*** MATERIAL TO PROCESS

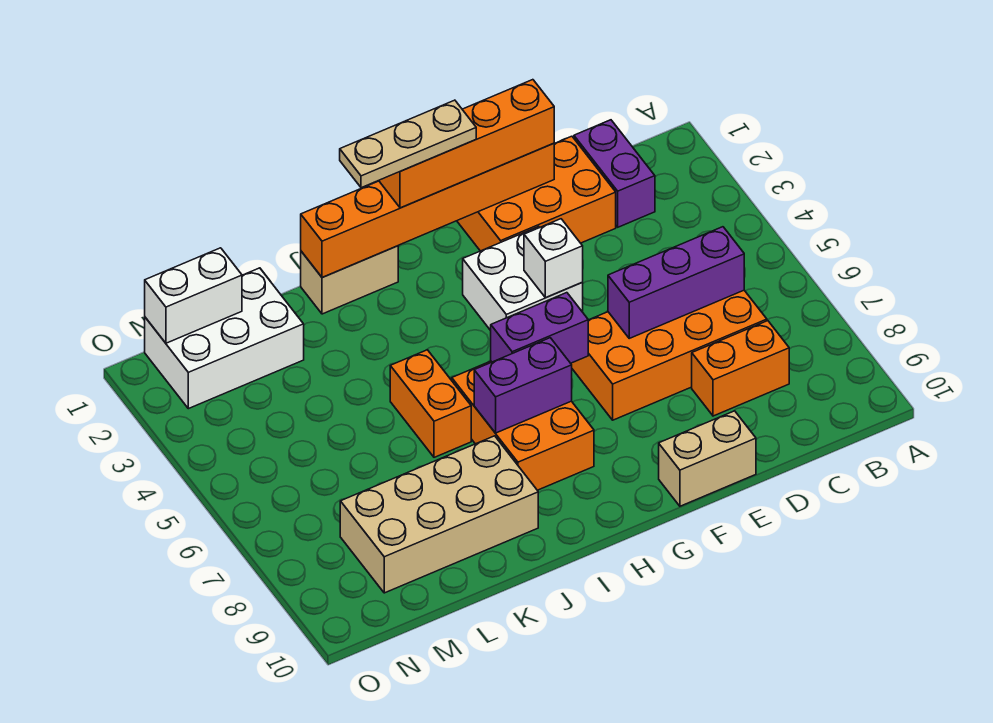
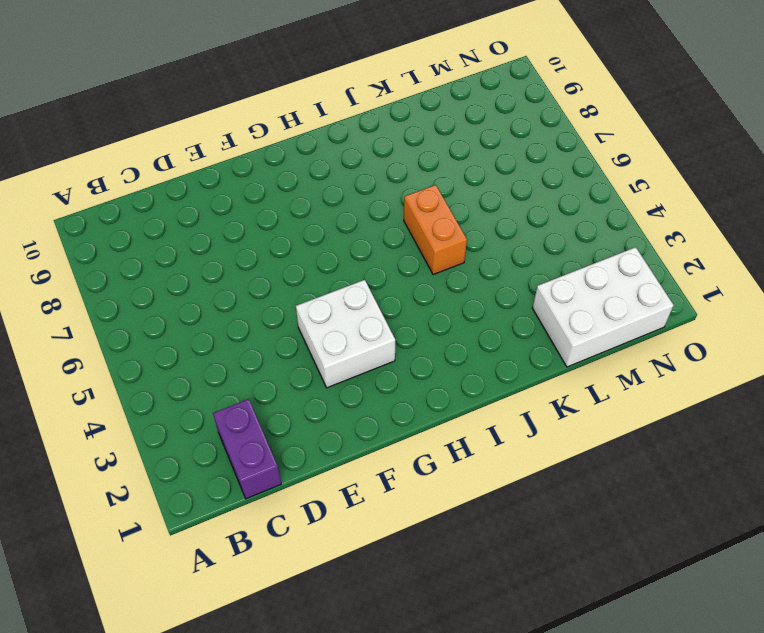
none -> orange brick C6:F7 level 1
none -> orange brick C8:D8 level 1
none -> orange brick D1:F2 level 1

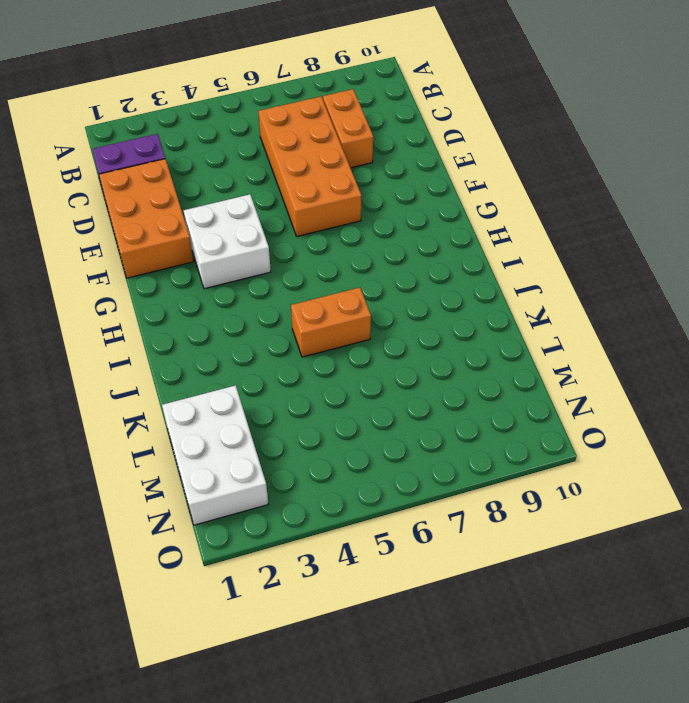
none -> tan brick E10:F10 level 1
none -> orange brick H6:I8 level 1
none -> tan brick I1:J1 level 1

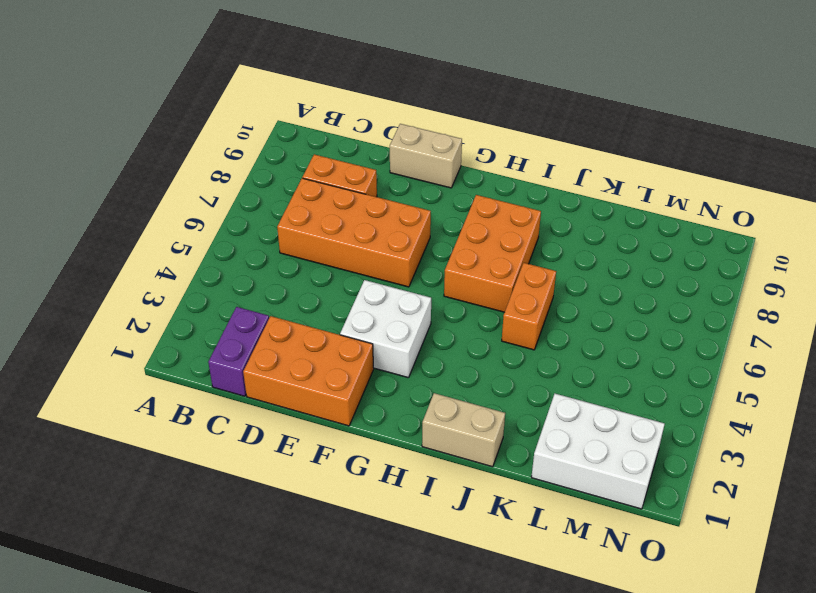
none -> tan brick J8:M9 level 1
none -> purple brick C6:E6 level 2
none -> orange brick E1:J1 level 2

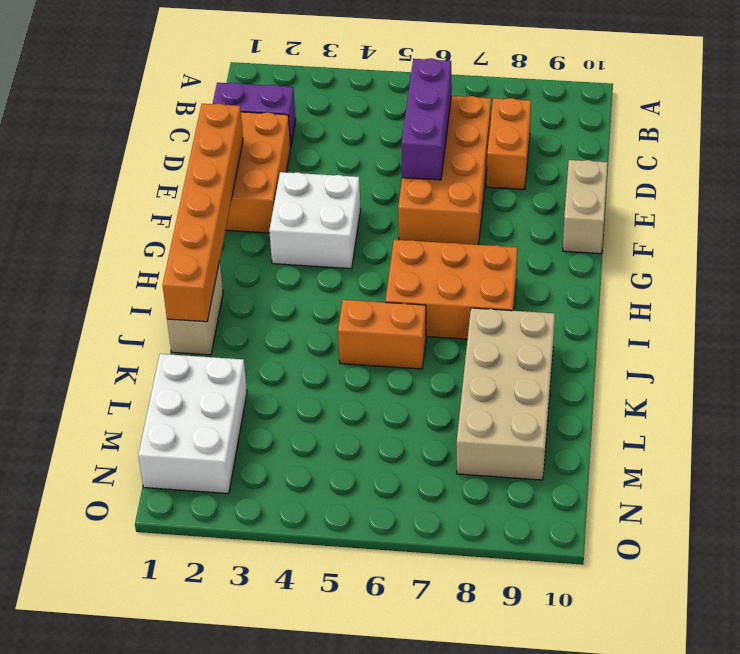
none -> white brick F4 level 2
none -> purple brick G6:H6 level 2
none -> purple brick H7:I7 level 2

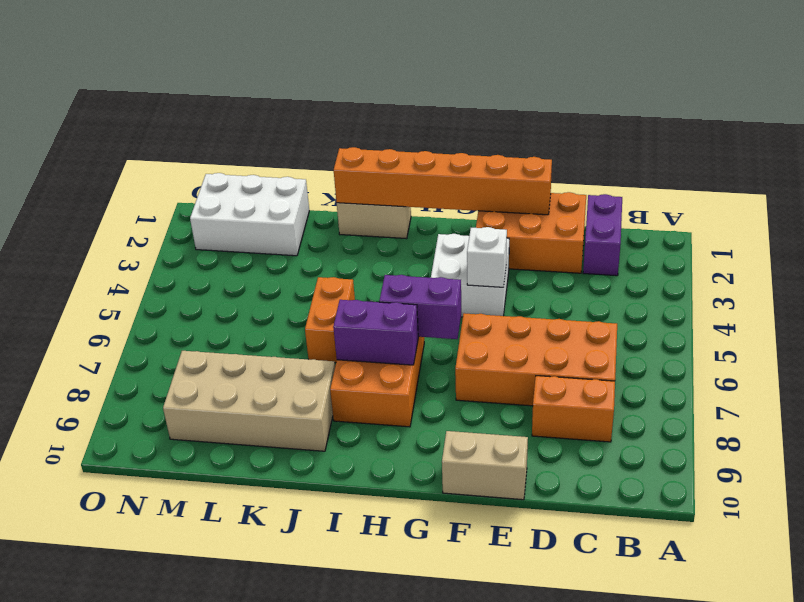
none -> purple brick C6:E6 level 2
none -> white brick M1:N1 level 2
none -> orange brick E1:H1 level 3

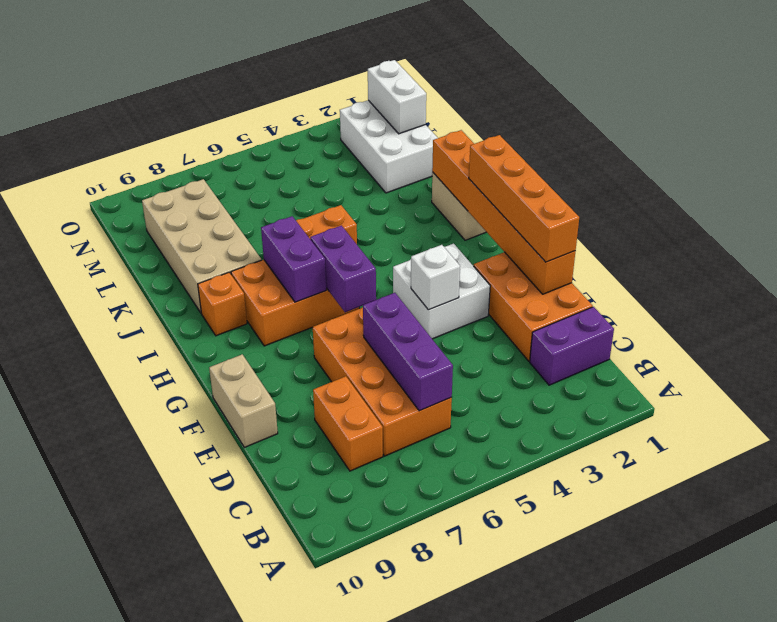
orange brick I9 level 1 -> none
none -> tan plate G1:I1 level 4

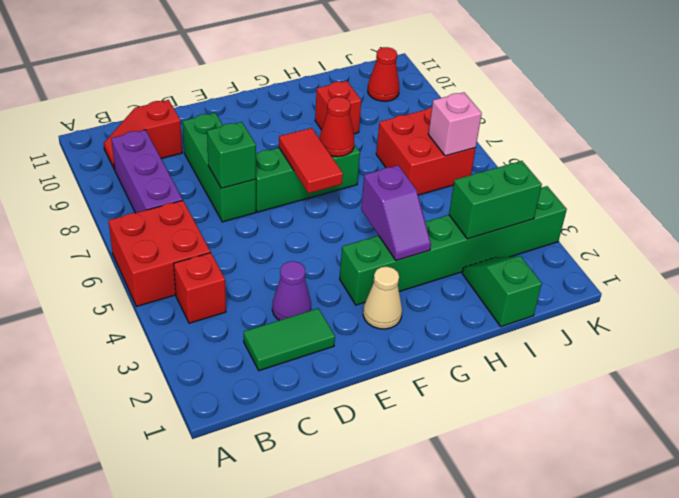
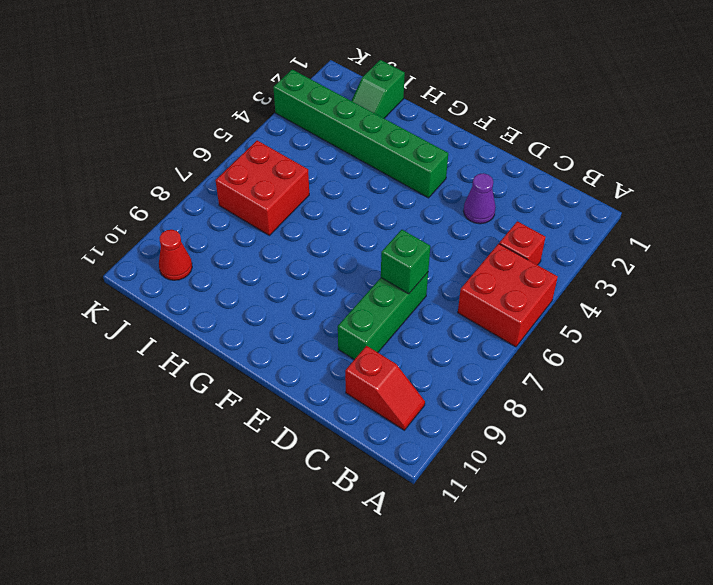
none -> purple brick B7:B9 level 1
none -> green tile C2:D2 level 1
none -> green brick E7:G7 level 1

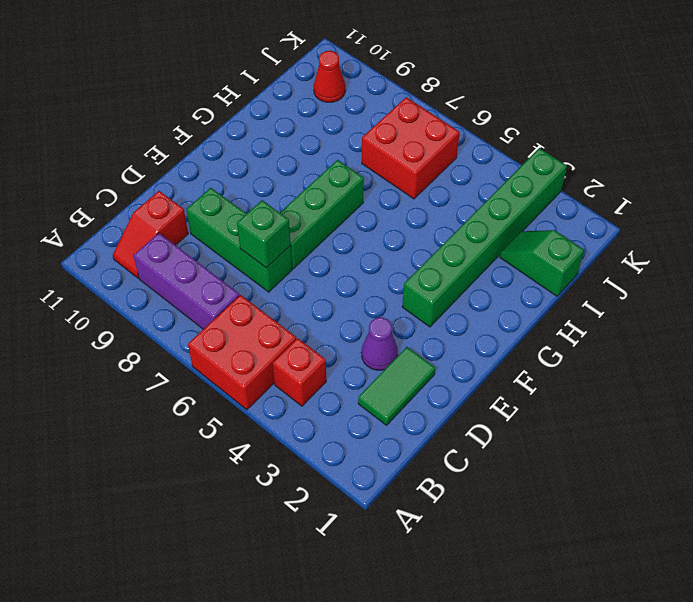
none -> tan cone F2 level 1
none -> red brick H9 level 1
none -> red tile F6:F7 level 2

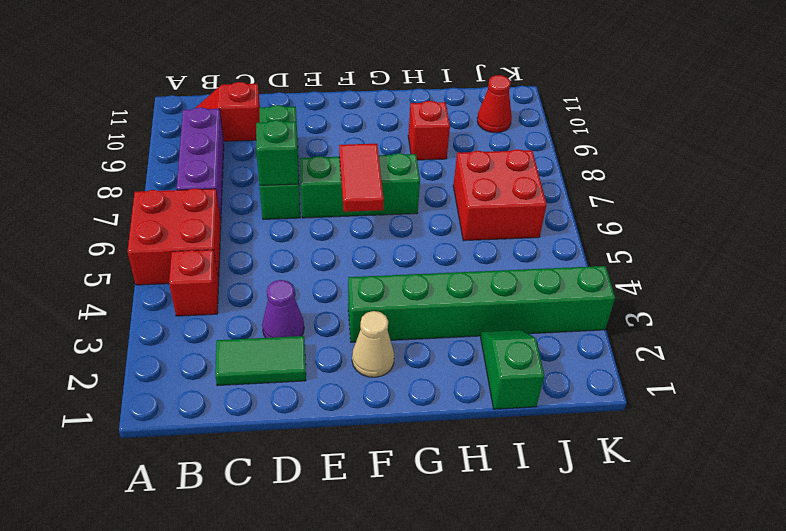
none -> purple slope G3:G4 level 2 top 4
none -> red cone G7 level 2
none -> green brick I3:J3 level 2

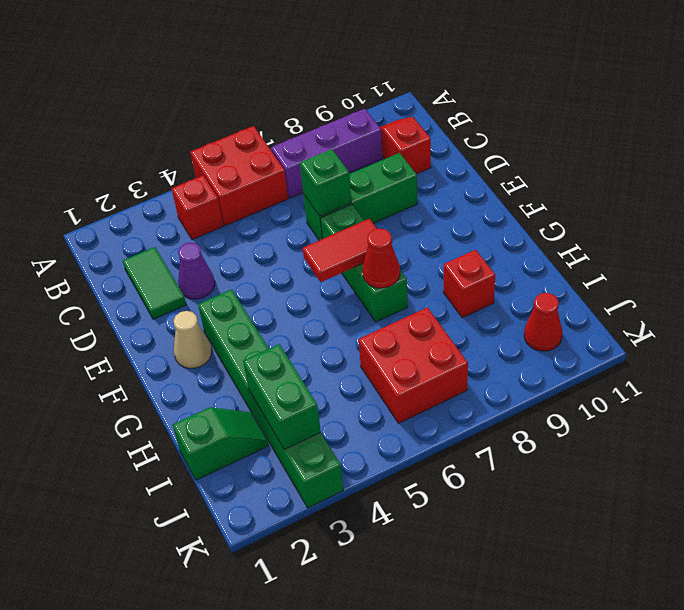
none -> purple slope G3:G4 level 2 top 4
none -> pink brick J6 level 2

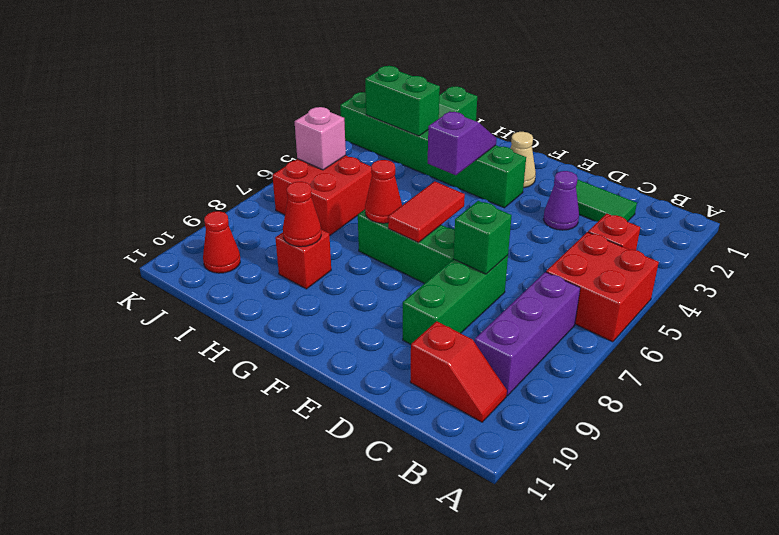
red cone H9 level 2 -> none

******

◆ **PROBLEM**
For this exercise, set down exactly the lines that run from the line holding "none -> orange brick H6:I8 level 1" to the last line of the records above; include both end lines and omit pictures.

◆ **RESULT**
none -> orange brick H6:I8 level 1
none -> tan brick I1:J1 level 1

none -> tan brick J8:M9 level 1
none -> purple brick C6:E6 level 2
none -> orange brick E1:J1 level 2

none -> white brick F4 level 2
none -> purple brick G6:H6 level 2
none -> purple brick H7:I7 level 2

none -> purple brick C6:E6 level 2
none -> white brick M1:N1 level 2
none -> orange brick E1:H1 level 3

orange brick I9 level 1 -> none
none -> tan plate G1:I1 level 4

none -> purple brick B7:B9 level 1
none -> green tile C2:D2 level 1
none -> green brick E7:G7 level 1

none -> tan cone F2 level 1
none -> red brick H9 level 1
none -> red tile F6:F7 level 2

none -> purple slope G3:G4 level 2 top 4
none -> red cone G7 level 2
none -> green brick I3:J3 level 2

none -> purple slope G3:G4 level 2 top 4
none -> pink brick J6 level 2

red cone H9 level 2 -> none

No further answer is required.